A single figure is required: the number of lines below in which the word "camera" occurs.

Object transformation records
= = =

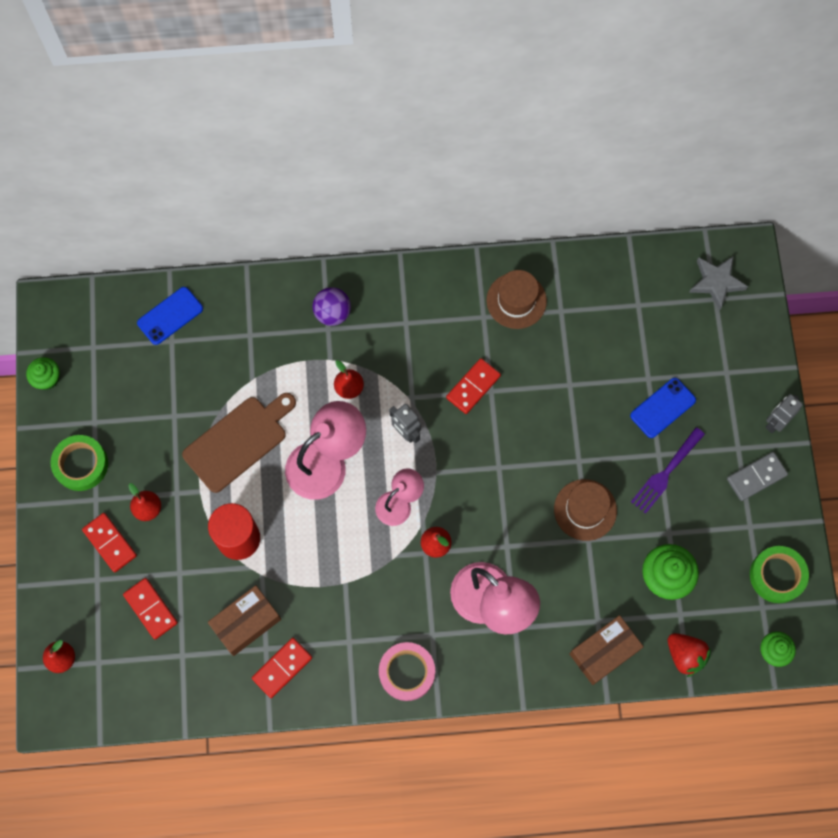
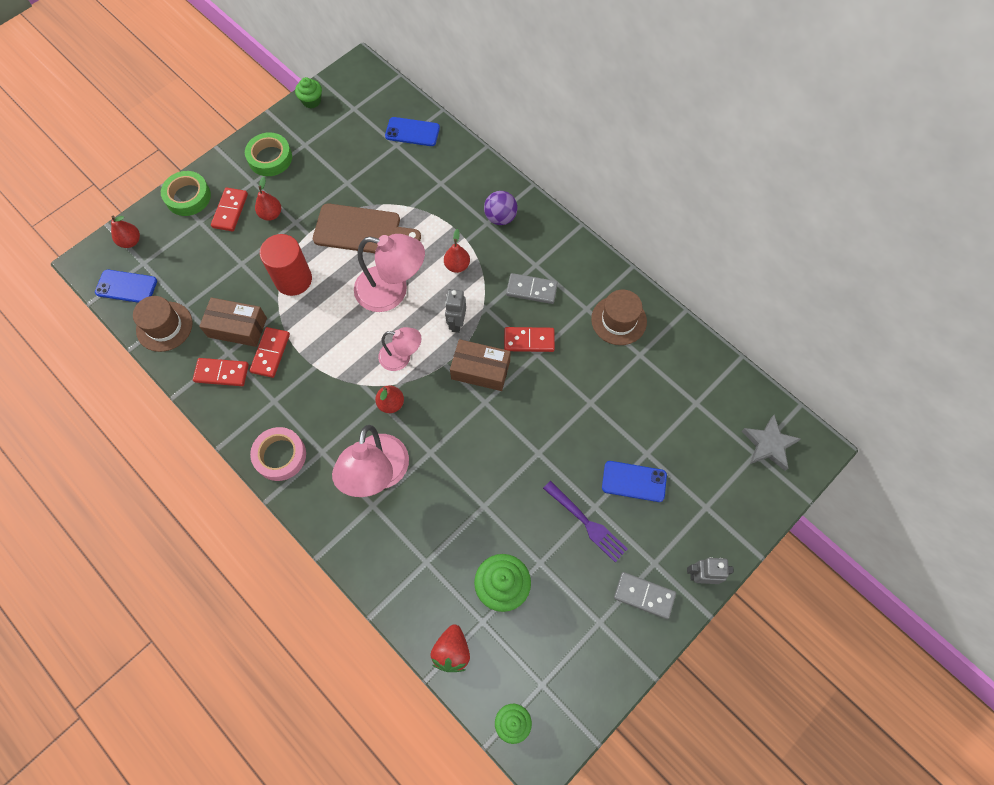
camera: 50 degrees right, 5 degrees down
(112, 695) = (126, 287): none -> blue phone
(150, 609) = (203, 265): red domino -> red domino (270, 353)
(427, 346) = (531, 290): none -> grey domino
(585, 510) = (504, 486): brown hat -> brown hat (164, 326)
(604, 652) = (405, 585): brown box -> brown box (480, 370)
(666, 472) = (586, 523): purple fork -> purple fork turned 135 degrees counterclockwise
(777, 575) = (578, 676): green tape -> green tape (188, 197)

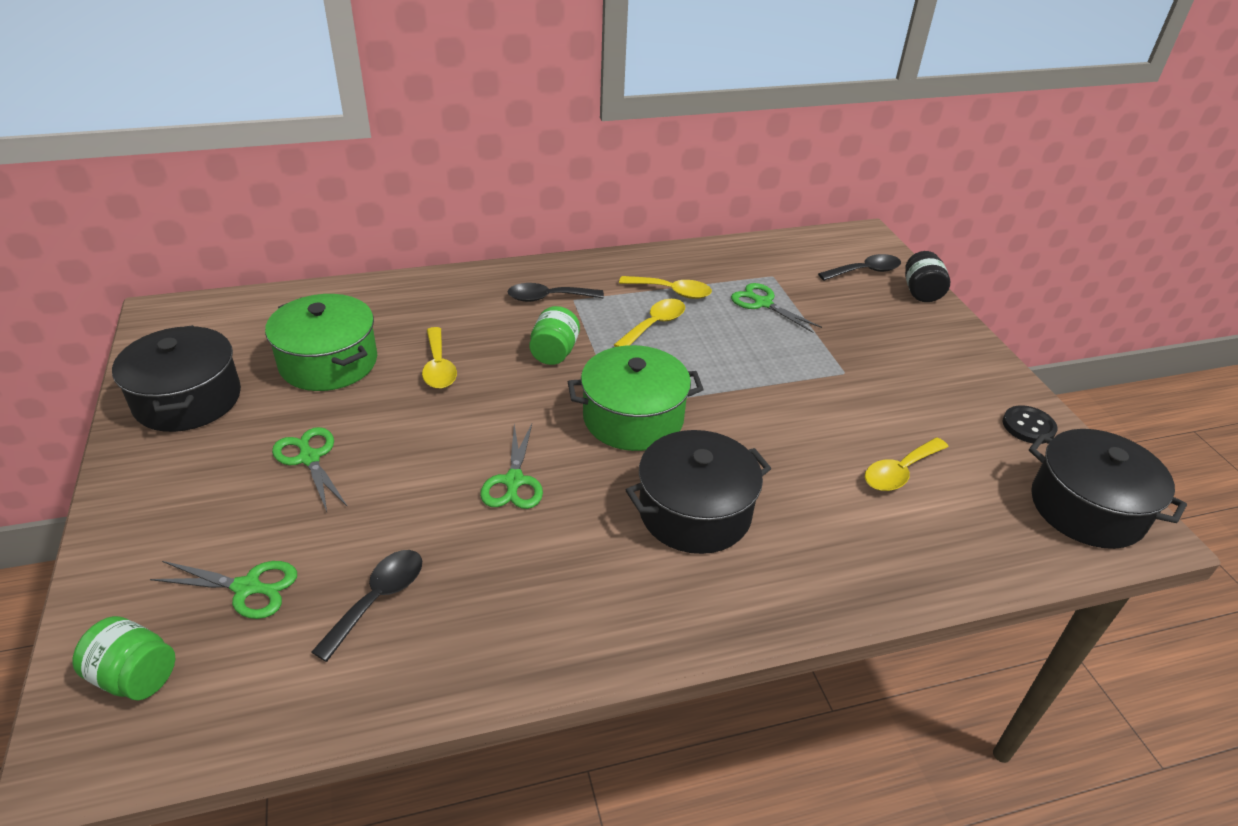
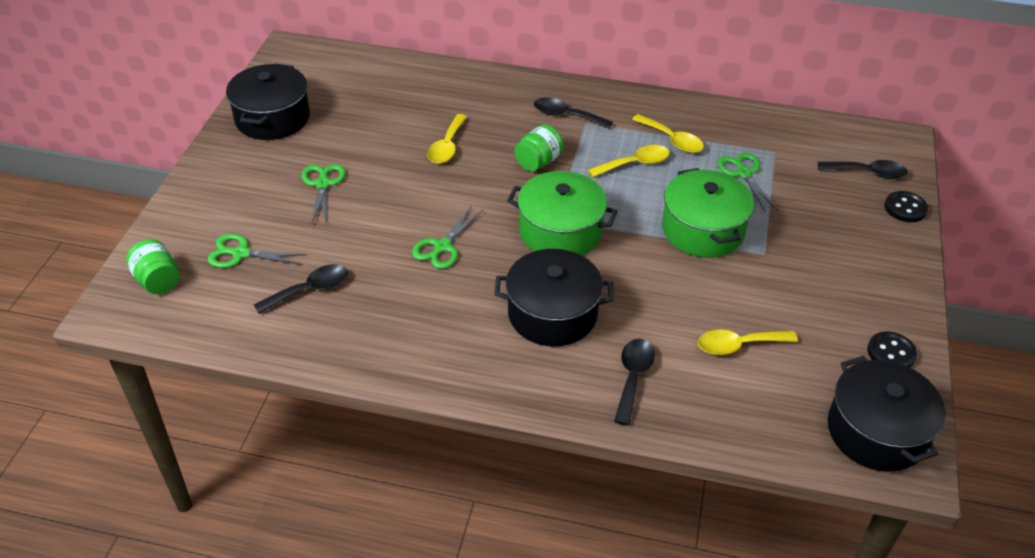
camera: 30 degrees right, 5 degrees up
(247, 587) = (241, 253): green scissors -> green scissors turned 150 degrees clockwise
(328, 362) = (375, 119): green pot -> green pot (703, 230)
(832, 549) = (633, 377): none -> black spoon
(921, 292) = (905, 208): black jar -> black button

= = =

Exercise response:
2